Given records:
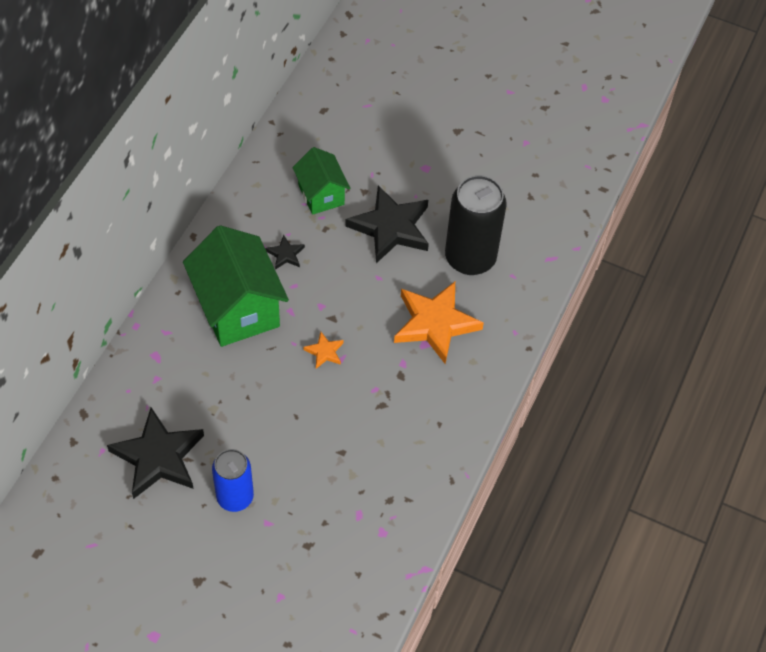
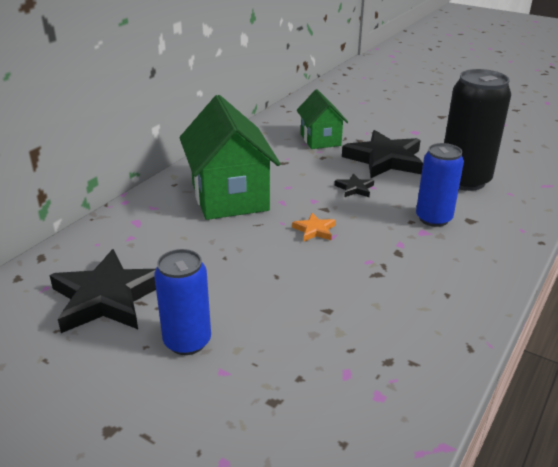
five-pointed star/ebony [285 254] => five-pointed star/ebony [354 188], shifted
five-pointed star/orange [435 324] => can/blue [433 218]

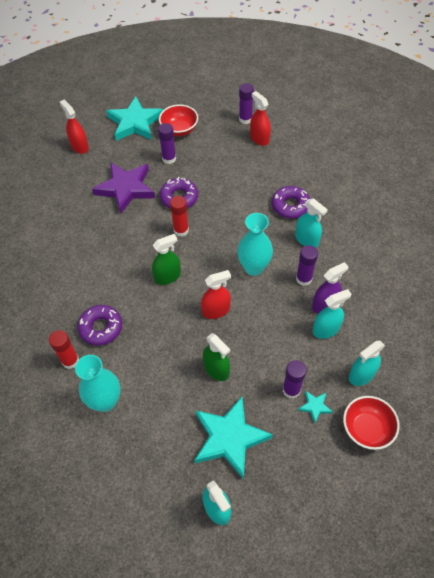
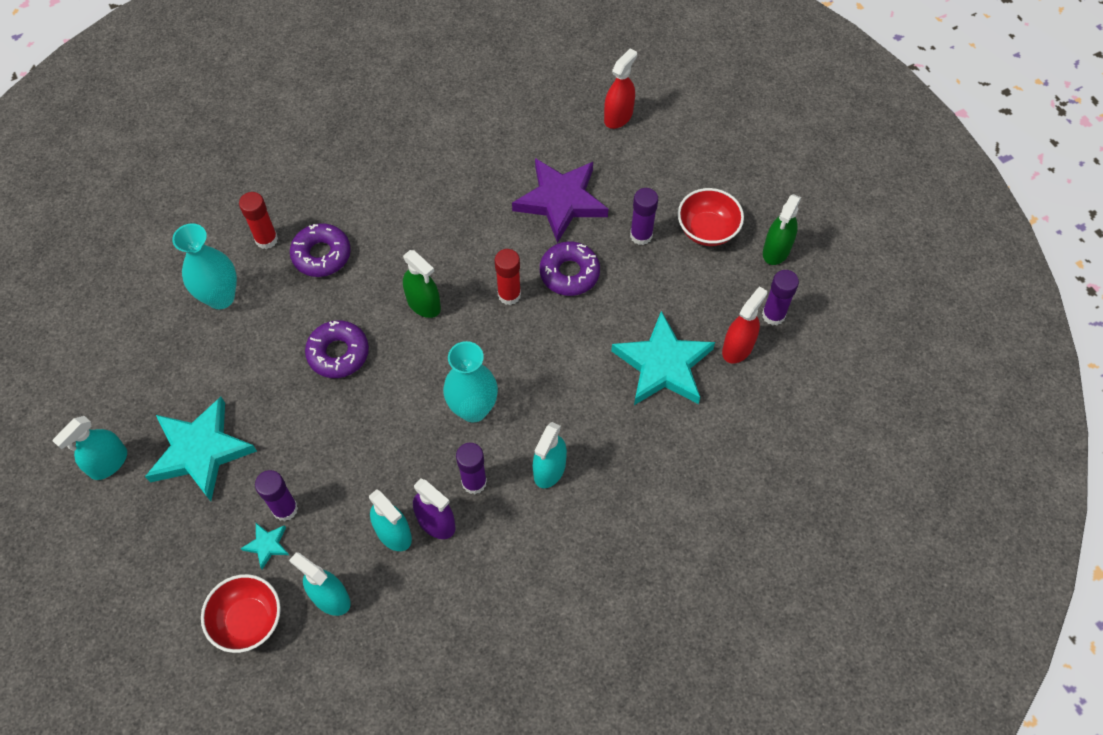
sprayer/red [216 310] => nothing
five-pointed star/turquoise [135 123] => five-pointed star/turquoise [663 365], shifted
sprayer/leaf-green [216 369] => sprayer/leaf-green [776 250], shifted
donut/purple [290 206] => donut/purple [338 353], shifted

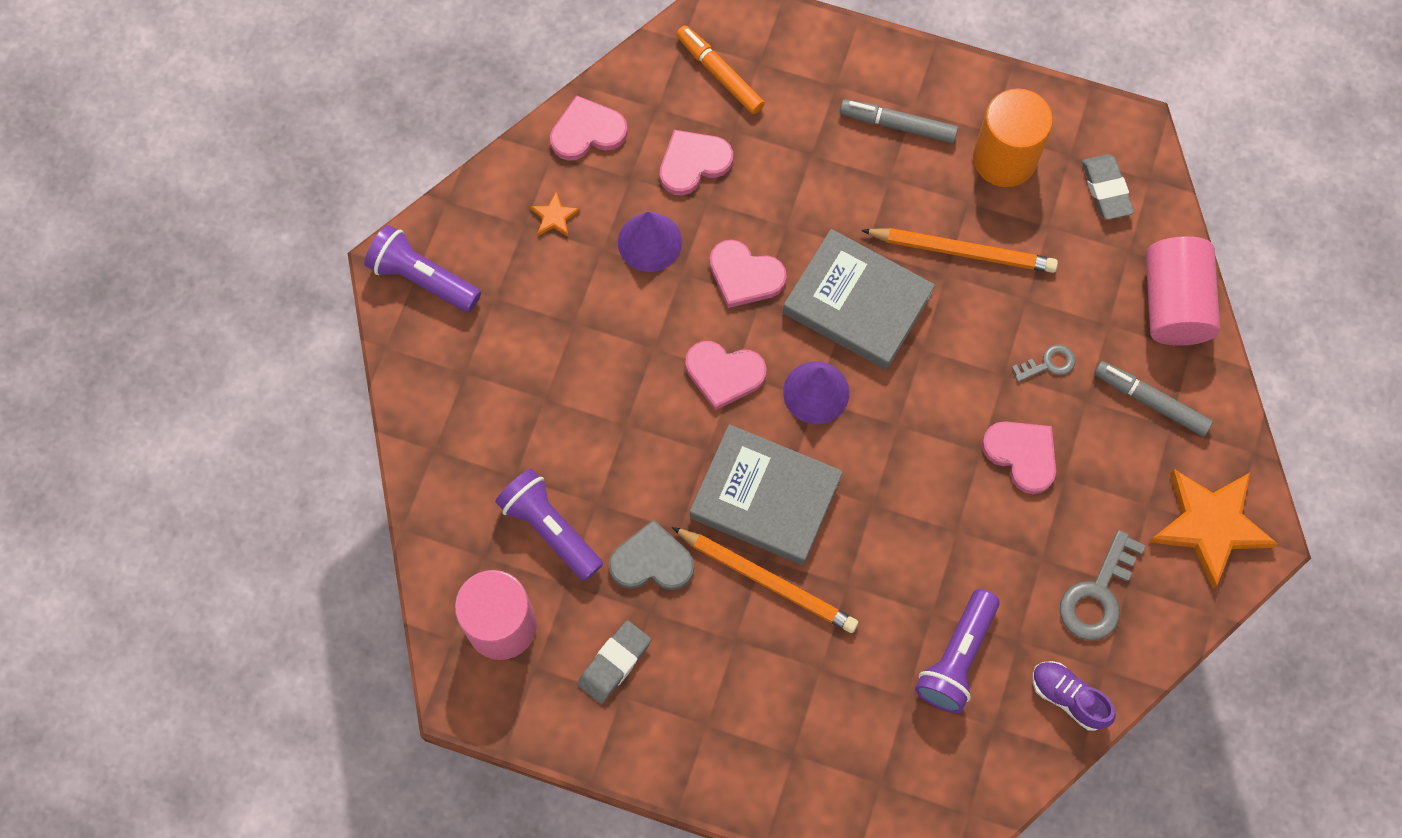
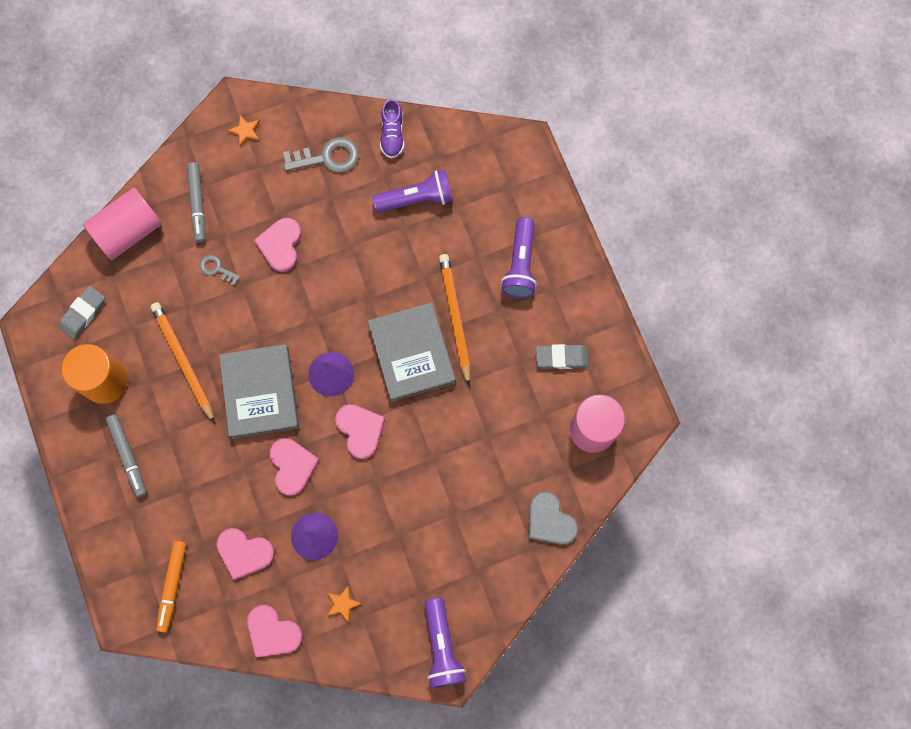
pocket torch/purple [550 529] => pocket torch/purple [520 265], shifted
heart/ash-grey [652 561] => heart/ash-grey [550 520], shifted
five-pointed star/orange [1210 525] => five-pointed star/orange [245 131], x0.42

==

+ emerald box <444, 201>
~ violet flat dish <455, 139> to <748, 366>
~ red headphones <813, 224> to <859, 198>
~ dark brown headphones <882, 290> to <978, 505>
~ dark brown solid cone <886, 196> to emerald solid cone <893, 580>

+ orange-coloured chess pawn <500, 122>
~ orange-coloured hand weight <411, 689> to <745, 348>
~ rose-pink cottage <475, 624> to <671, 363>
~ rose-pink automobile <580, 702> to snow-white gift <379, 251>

Problem: Search the records above for the string "headphones" and copy each line that holds it.

Problem solution:
~ red headphones <813, 224> to <859, 198>
~ dark brown headphones <882, 290> to <978, 505>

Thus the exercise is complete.